*RECORDS FOR THE EXERCISE:*
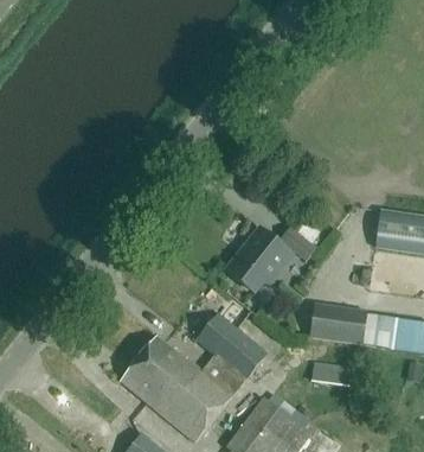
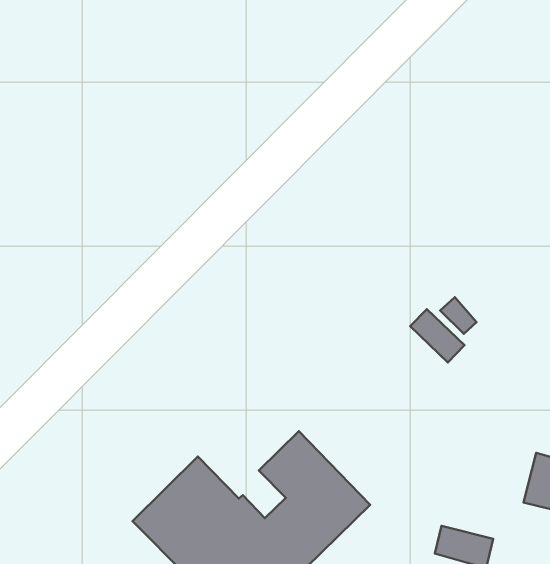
building: [229,229,293,292] -> none
building: [309,303,366,344] -> none

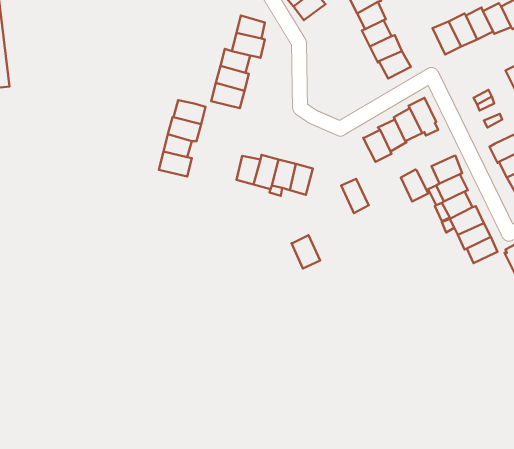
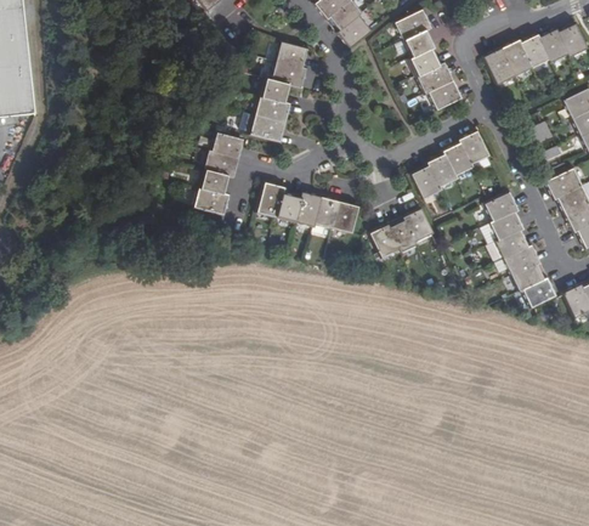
building: none -> [257,182,283,217]
building: [401,169,428,201] -> [403,208,432,242]
building: [291,235,320,268] -> [369,224,400,259]

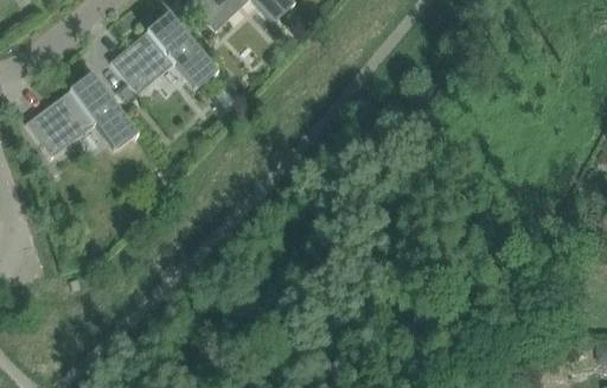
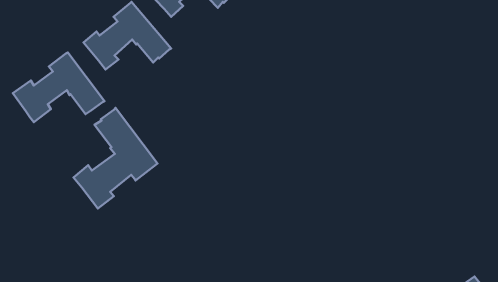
building: none -> [73,108,158,208]

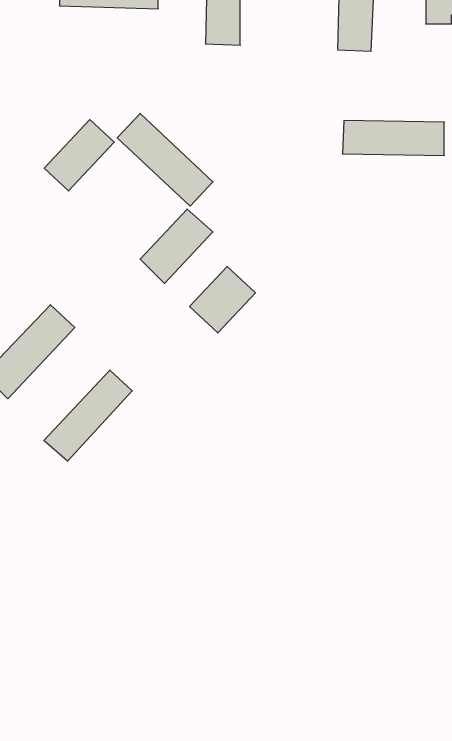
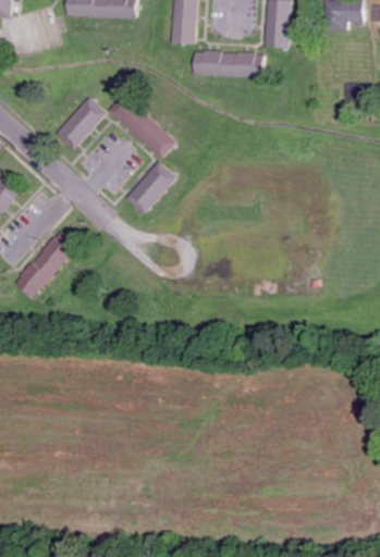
building: [342,120,444,155] -> [192,52,265,77]
building: [190,266,255,333] -> none
building: [44,370,132,461] -> none

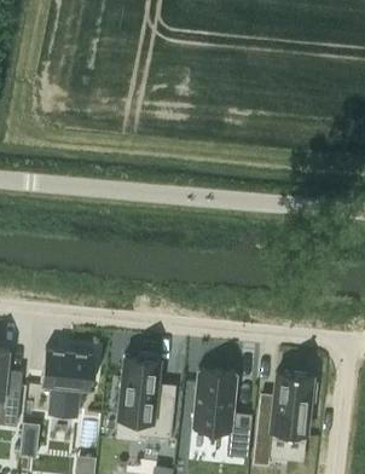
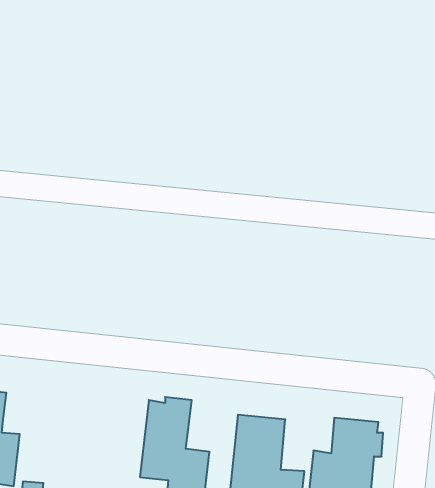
building: [42,348,94,417] -> none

*TASK TO CARRY OUT:* Transcribe, please, the lines from the one holding "building: [291,235,320,268] ->" to the final line of the material, both included, exactly and with no extra lines, and skip the pictures.

*ANSWER TO THIS TASK:*
building: [291,235,320,268] -> [369,224,400,259]

building: none -> [73,108,158,208]

building: [342,120,444,155] -> [192,52,265,77]
building: [190,266,255,333] -> none
building: [44,370,132,461] -> none

building: [42,348,94,417] -> none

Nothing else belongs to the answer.